_EXERCISE PROMPT_
Gather all lines in the data that hold the string "plus".
*** LISTED RECORDS Section Begins ***
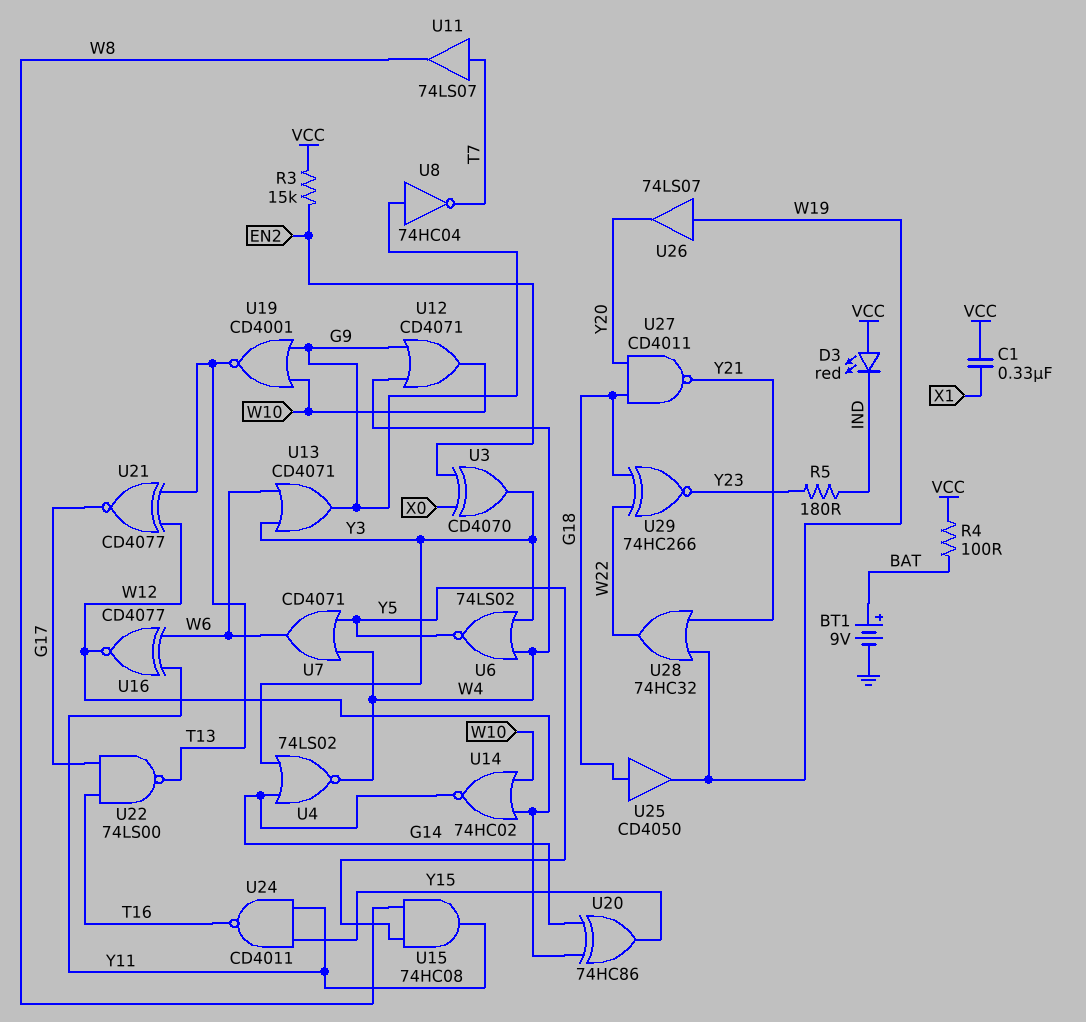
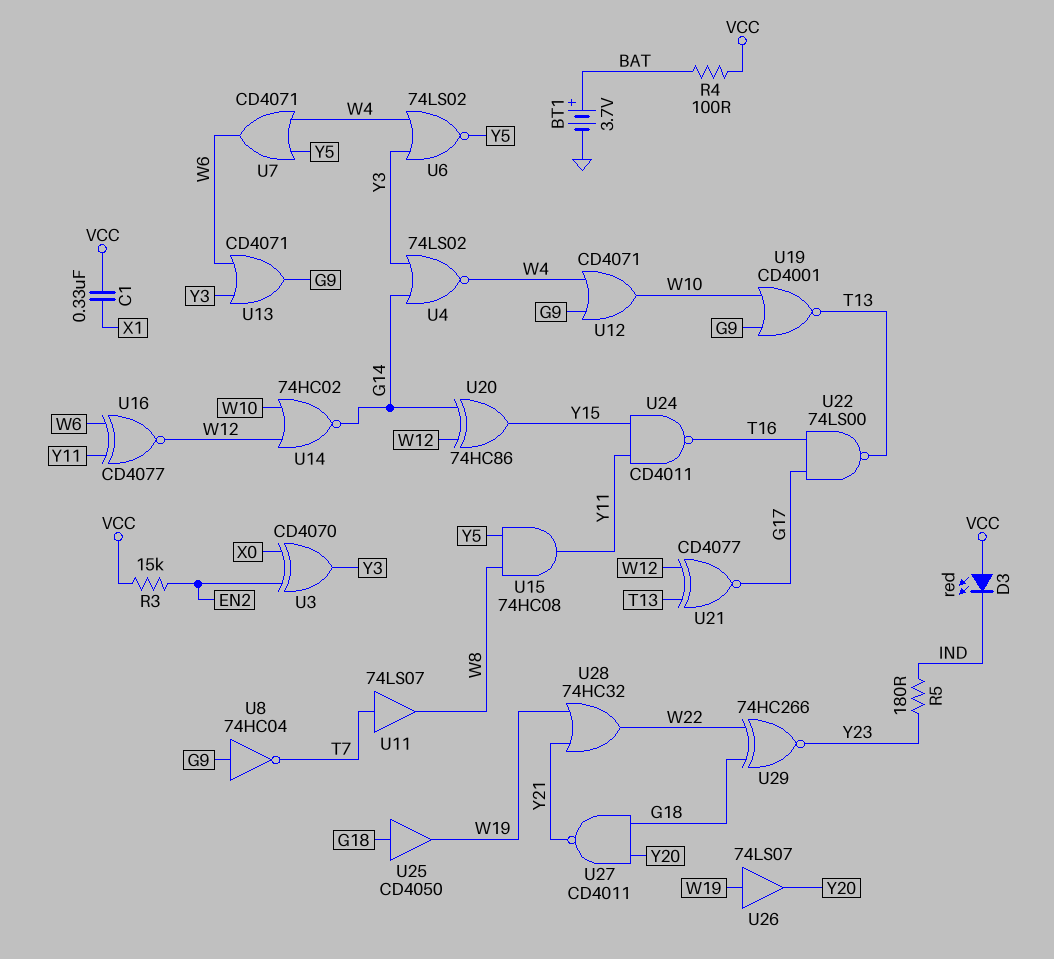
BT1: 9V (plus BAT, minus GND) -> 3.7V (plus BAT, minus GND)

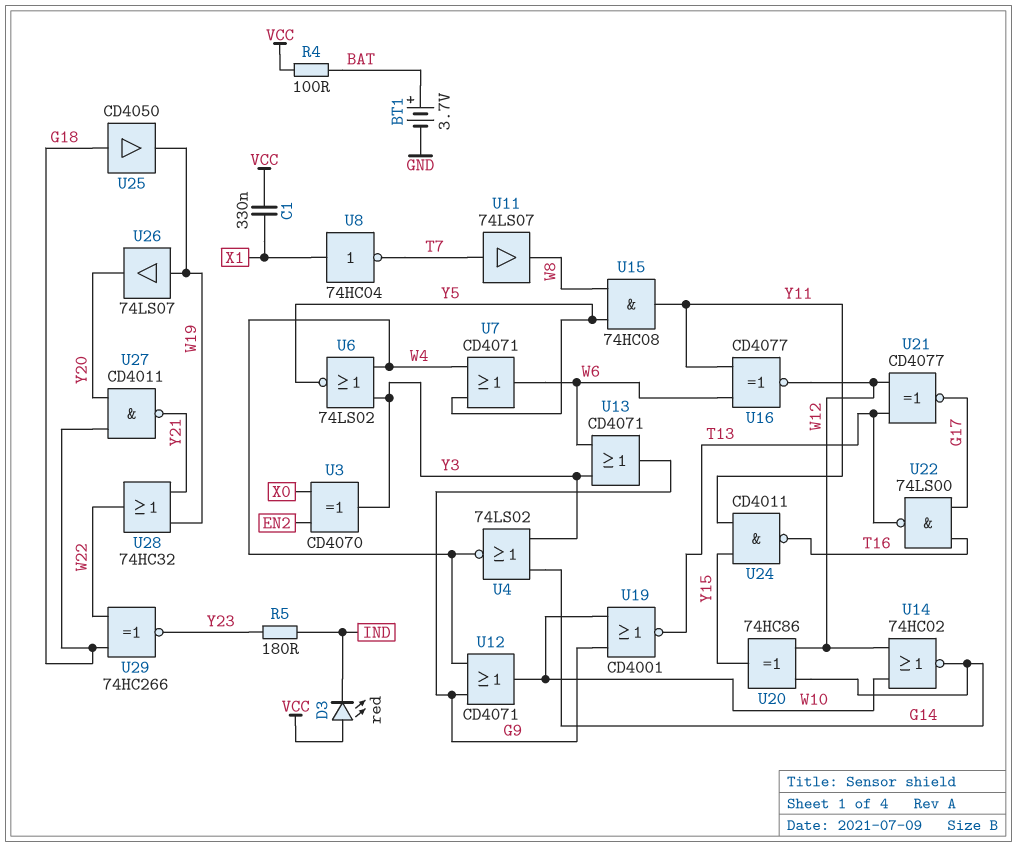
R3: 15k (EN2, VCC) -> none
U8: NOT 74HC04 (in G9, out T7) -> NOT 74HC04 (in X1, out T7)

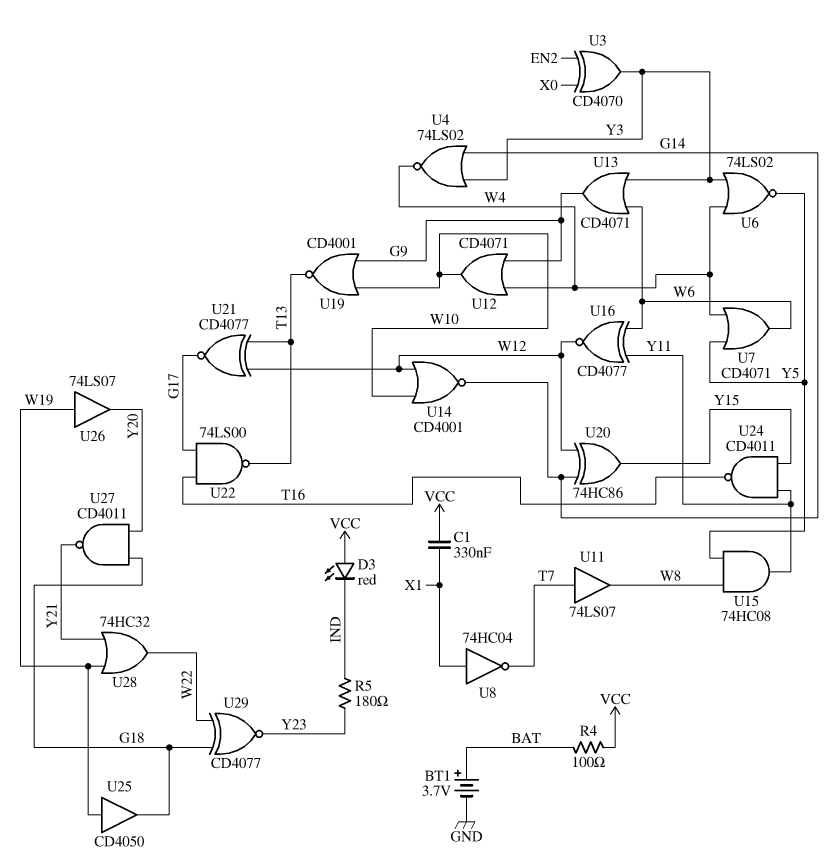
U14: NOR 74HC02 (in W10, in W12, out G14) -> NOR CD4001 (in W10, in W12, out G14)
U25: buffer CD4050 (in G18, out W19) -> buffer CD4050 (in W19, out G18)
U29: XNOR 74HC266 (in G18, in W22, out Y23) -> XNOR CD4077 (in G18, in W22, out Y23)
*** LISTED RECORDS Section Ends ***
*** LISTED RECORDS Section Begins ***
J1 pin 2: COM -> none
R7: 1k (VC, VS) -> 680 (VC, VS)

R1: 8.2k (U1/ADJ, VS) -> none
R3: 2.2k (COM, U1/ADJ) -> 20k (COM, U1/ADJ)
*** LISTED RECORDS Section Ends ***
*** LISTED RECORDS Section Begins ***
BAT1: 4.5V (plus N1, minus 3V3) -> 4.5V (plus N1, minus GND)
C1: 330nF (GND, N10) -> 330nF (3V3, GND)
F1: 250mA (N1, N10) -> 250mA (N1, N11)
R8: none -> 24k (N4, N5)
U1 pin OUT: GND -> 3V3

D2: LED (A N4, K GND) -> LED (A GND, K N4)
*** LISTED RECORDS Section Ends ***
_TASK RESULT_
BT1: 9V (plus BAT, minus GND) -> 3.7V (plus BAT, minus GND)
BAT1: 4.5V (plus N1, minus 3V3) -> 4.5V (plus N1, minus GND)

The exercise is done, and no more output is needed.